▶ Stored data
= = = = = = =
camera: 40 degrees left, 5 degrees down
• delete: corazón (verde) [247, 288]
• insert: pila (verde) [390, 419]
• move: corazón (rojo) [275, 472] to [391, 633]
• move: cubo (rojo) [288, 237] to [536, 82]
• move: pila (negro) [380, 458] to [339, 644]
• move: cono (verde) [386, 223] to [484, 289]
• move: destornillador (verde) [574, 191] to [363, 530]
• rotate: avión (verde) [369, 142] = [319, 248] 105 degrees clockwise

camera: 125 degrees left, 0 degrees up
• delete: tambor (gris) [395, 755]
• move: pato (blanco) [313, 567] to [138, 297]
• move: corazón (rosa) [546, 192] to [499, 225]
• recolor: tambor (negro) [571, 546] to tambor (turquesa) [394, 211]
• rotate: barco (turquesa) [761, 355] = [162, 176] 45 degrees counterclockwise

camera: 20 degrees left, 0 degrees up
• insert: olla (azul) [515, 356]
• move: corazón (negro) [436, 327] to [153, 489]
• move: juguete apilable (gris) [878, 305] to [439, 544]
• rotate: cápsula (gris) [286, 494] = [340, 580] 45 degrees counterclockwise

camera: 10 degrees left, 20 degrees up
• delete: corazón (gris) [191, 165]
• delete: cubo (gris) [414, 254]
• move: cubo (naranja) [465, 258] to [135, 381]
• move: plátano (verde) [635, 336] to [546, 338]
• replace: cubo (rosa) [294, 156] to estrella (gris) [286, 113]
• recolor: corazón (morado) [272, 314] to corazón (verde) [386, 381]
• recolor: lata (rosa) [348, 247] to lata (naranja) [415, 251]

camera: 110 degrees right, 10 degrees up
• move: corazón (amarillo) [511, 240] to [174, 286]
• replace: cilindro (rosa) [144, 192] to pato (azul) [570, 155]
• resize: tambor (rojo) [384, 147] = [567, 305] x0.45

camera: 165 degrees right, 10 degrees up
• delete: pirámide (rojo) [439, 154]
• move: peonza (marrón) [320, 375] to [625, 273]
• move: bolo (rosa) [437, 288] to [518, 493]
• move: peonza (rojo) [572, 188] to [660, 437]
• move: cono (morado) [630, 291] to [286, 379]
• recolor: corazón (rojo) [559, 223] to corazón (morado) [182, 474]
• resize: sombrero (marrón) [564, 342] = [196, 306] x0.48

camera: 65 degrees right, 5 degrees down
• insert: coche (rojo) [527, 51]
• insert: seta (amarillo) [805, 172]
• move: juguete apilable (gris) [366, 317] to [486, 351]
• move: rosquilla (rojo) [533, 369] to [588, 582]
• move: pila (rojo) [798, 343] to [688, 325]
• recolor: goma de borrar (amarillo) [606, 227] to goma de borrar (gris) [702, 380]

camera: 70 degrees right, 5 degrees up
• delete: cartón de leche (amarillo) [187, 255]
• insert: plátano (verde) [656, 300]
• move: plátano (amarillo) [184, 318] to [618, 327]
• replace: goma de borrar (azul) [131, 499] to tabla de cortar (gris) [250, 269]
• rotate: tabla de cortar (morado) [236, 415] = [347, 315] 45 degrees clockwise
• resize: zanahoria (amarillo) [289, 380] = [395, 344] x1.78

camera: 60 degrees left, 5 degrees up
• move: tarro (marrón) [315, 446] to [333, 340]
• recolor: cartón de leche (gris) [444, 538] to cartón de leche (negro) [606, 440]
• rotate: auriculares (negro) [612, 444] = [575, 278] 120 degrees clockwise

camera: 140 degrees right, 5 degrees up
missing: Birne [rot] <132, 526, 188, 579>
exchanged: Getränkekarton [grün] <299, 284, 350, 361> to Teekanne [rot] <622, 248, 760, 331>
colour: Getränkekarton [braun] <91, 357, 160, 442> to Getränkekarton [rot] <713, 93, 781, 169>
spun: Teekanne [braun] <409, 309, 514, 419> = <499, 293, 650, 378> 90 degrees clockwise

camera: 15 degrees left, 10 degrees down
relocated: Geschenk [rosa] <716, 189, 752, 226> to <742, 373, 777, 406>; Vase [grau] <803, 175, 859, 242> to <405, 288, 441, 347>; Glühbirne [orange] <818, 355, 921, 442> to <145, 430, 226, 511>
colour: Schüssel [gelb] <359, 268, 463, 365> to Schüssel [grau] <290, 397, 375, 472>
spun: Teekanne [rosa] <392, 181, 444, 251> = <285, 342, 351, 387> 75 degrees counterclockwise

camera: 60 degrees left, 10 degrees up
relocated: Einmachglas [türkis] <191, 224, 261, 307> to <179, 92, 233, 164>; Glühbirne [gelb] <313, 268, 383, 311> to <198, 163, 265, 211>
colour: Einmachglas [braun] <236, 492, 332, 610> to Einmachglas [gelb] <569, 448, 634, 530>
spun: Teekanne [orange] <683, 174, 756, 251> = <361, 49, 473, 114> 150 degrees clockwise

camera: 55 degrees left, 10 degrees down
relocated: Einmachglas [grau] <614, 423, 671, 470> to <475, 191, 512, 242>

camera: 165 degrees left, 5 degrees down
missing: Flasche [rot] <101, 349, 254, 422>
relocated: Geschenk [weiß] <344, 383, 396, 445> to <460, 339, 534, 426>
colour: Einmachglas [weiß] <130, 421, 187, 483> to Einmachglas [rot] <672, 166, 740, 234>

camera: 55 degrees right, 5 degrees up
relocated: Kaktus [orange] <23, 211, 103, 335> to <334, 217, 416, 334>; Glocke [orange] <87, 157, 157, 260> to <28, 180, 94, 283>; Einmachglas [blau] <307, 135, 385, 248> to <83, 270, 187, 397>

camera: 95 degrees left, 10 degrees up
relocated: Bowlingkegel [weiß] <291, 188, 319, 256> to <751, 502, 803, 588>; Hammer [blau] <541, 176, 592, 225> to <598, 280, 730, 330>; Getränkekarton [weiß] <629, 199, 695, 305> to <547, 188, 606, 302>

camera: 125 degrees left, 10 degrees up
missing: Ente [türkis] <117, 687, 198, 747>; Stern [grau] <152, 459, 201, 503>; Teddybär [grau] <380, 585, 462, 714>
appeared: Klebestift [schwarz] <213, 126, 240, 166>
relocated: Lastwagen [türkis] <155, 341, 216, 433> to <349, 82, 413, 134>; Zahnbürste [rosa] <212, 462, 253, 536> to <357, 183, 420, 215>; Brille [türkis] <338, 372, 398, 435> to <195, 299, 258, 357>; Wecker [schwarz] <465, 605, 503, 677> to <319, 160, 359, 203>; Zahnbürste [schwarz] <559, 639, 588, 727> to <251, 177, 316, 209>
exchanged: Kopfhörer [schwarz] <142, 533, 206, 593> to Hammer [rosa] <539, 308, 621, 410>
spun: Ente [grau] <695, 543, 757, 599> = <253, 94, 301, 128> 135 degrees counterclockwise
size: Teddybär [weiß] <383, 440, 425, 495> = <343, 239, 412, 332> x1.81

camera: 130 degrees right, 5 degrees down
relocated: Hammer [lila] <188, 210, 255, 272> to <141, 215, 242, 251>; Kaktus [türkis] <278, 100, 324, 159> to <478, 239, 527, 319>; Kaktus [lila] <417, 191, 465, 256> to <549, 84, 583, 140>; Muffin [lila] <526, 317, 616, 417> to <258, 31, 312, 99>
= = = = = = =
▶ Brief
Nothing but the lines from the start of the data above through the line with "to [363, 530]" should appear in your answer, copied exactly.

▶ Task result
camera: 40 degrees left, 5 degrees down
• delete: corazón (verde) [247, 288]
• insert: pila (verde) [390, 419]
• move: corazón (rojo) [275, 472] to [391, 633]
• move: cubo (rojo) [288, 237] to [536, 82]
• move: pila (negro) [380, 458] to [339, 644]
• move: cono (verde) [386, 223] to [484, 289]
• move: destornillador (verde) [574, 191] to [363, 530]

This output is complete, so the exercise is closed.